What you need to produce from the material below is an exact transcription of the lines from the one with "yellow triangle: (266, 472)" through the one with "gray pentagon: (753, 510)", both included, and no other line.

## GIVEN RECORDS:
::::

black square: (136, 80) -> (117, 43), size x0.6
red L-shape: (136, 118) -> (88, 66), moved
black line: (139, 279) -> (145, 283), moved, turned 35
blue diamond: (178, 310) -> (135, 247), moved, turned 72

::::

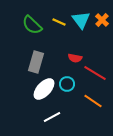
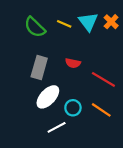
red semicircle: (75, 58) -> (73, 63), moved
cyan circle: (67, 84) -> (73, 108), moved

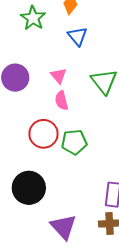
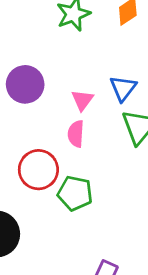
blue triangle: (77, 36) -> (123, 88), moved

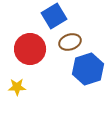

::::

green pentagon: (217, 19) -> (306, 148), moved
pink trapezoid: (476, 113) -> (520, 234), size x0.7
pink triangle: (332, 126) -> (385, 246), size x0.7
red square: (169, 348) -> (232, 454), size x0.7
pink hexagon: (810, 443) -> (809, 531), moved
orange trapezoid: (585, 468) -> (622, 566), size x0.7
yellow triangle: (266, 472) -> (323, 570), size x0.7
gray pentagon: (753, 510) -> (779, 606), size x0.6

::::

## TASK SOLUTION:
yellow triangle: (266, 472) -> (323, 570), size x0.7
gray pentagon: (753, 510) -> (779, 606), size x0.6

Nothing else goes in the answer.